* [Aim of the exercise]: Every record should be copied exactly, except that pictures are to be omitted.

──────── Entries provided

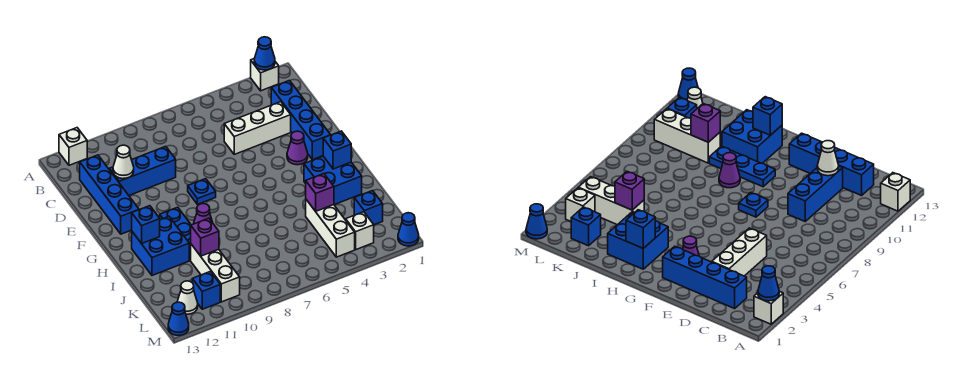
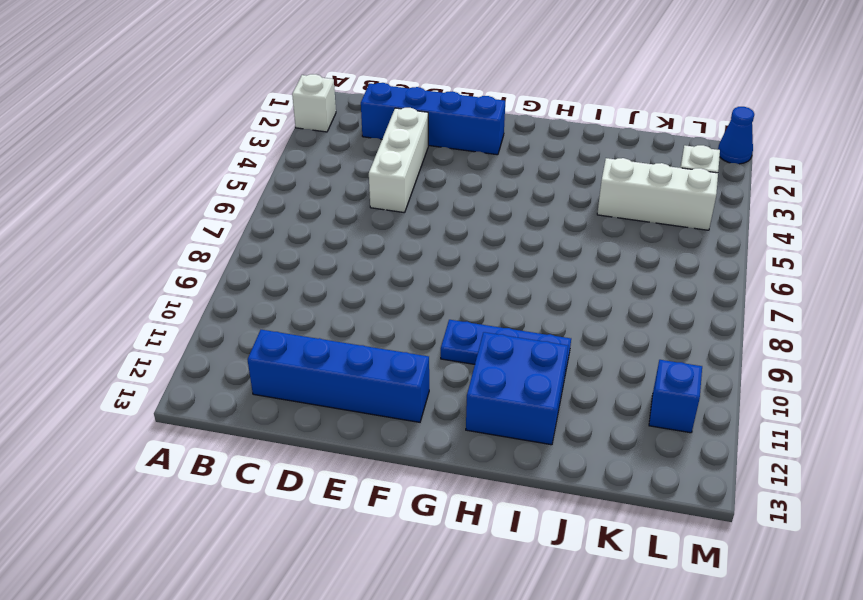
none -> white 1x1 brick [59,128,87,165]
none -> blue 1x3 brick [109,146,176,195]
none -> purple 1x1 cone [287,131,308,165]

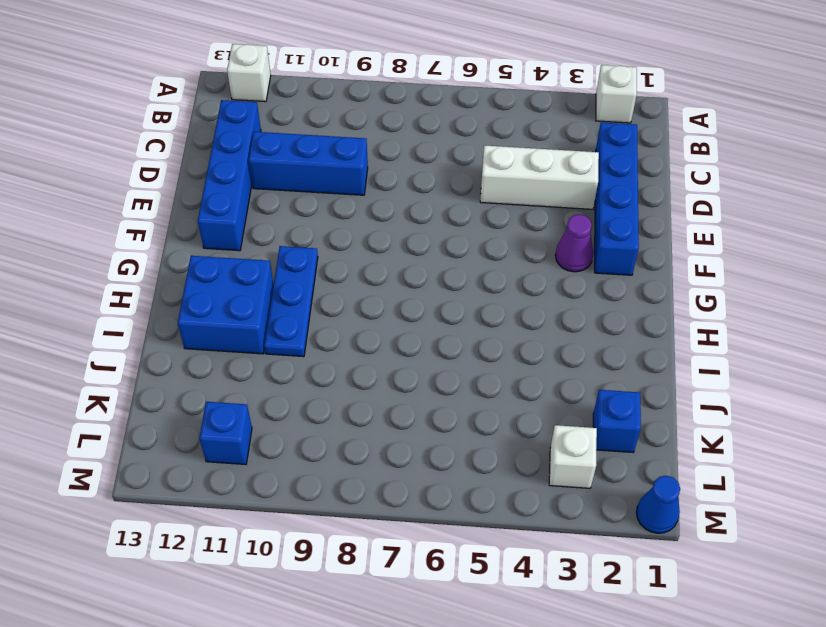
none -> blue 1x1 plate [188,179,216,204]
none -> blue 2x2 brick [304,156,362,205]
none -> purple 1x1 cone [194,204,213,224]

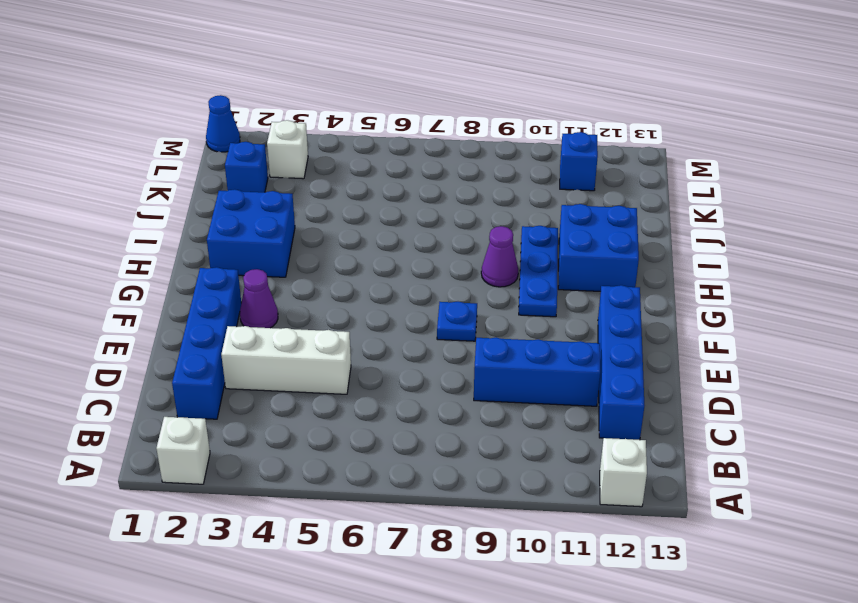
none -> white 1x3 brick [306,200,355,257]
none -> white 1x3 brick [190,244,240,302]
none -> white 1x1 cone [177,281,198,314]

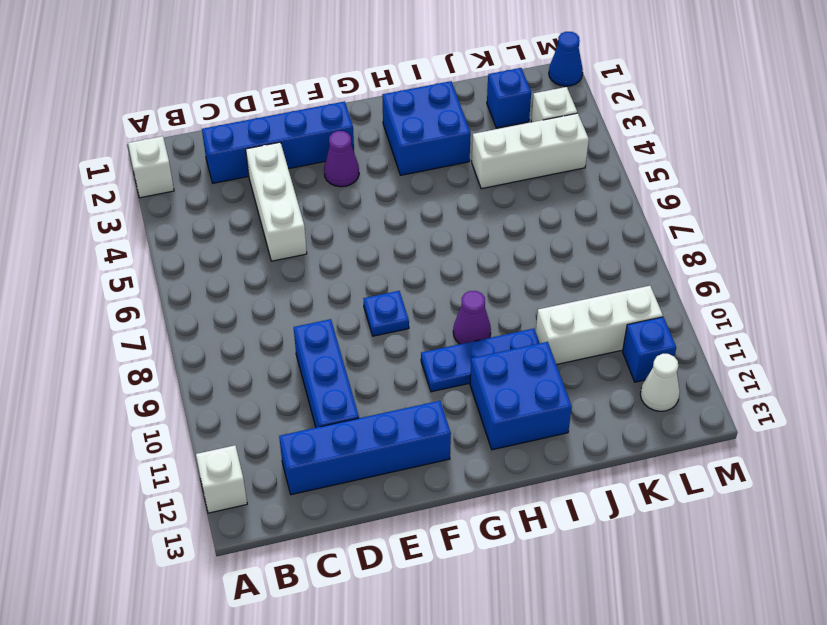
none -> blue 1x1 cone [168,302,189,335]
none -> blue 1x1 cone [254,37,275,70]
none -> white 1x1 cone [113,145,134,179]

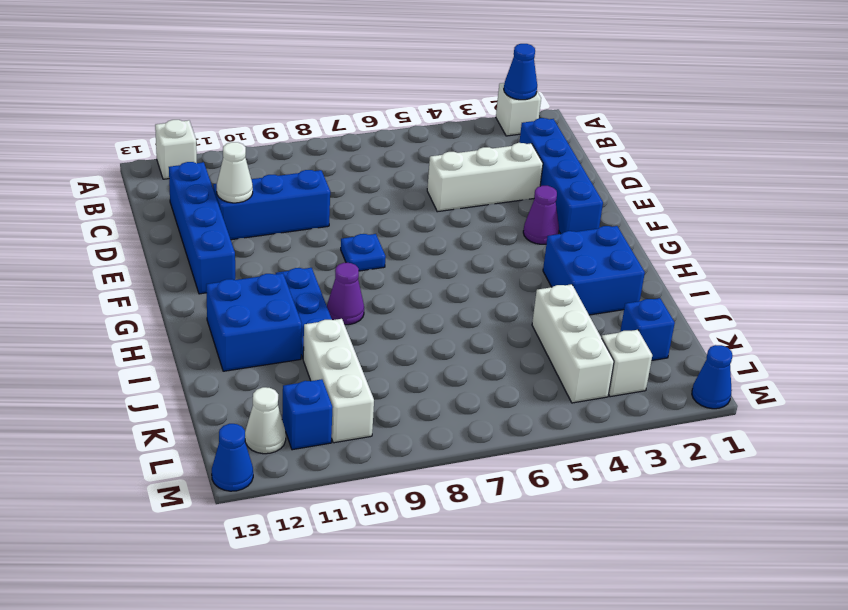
none -> blue 1x1 brick [323,131,351,169]
none -> blue 1x1 brick [132,206,160,244]
none -> purple 1x1 brick [306,174,334,211]

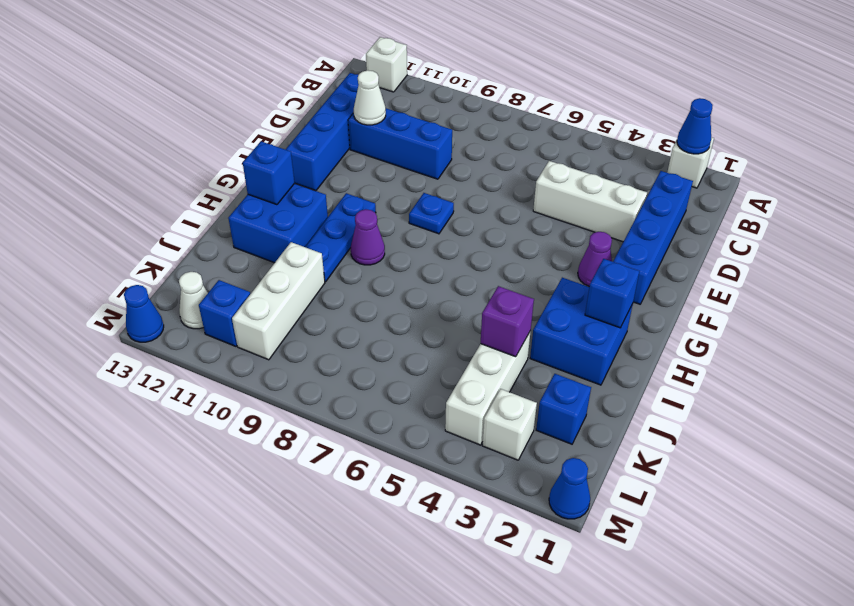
none -> purple 1x1 brick [191,218,219,256]

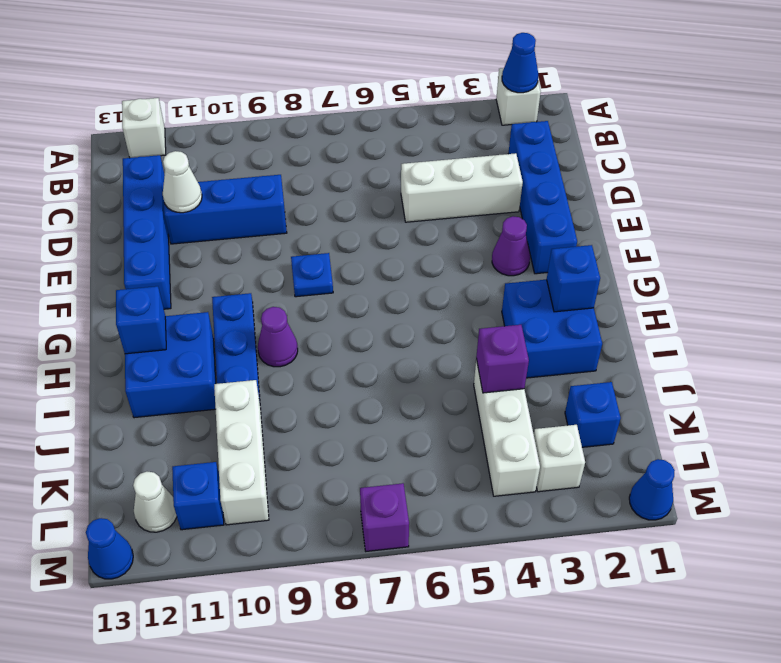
purple 1x1 brick [360,483,409,551] -> purple 1x1 brick moved to [191,218,219,256]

────────────────

* [Answer box]:
none -> white 1x1 brick [59,128,87,165]
none -> blue 1x3 brick [109,146,176,195]
none -> purple 1x1 cone [287,131,308,165]

none -> blue 1x1 plate [188,179,216,204]
none -> blue 2x2 brick [304,156,362,205]
none -> purple 1x1 cone [194,204,213,224]

none -> white 1x3 brick [306,200,355,257]
none -> white 1x3 brick [190,244,240,302]
none -> white 1x1 cone [177,281,198,314]

none -> blue 1x1 cone [168,302,189,335]
none -> blue 1x1 cone [254,37,275,70]
none -> white 1x1 cone [113,145,134,179]

none -> blue 1x1 brick [323,131,351,169]
none -> blue 1x1 brick [132,206,160,244]
none -> purple 1x1 brick [306,174,334,211]

none -> purple 1x1 brick [191,218,219,256]

purple 1x1 brick [360,483,409,551] -> purple 1x1 brick moved to [191,218,219,256]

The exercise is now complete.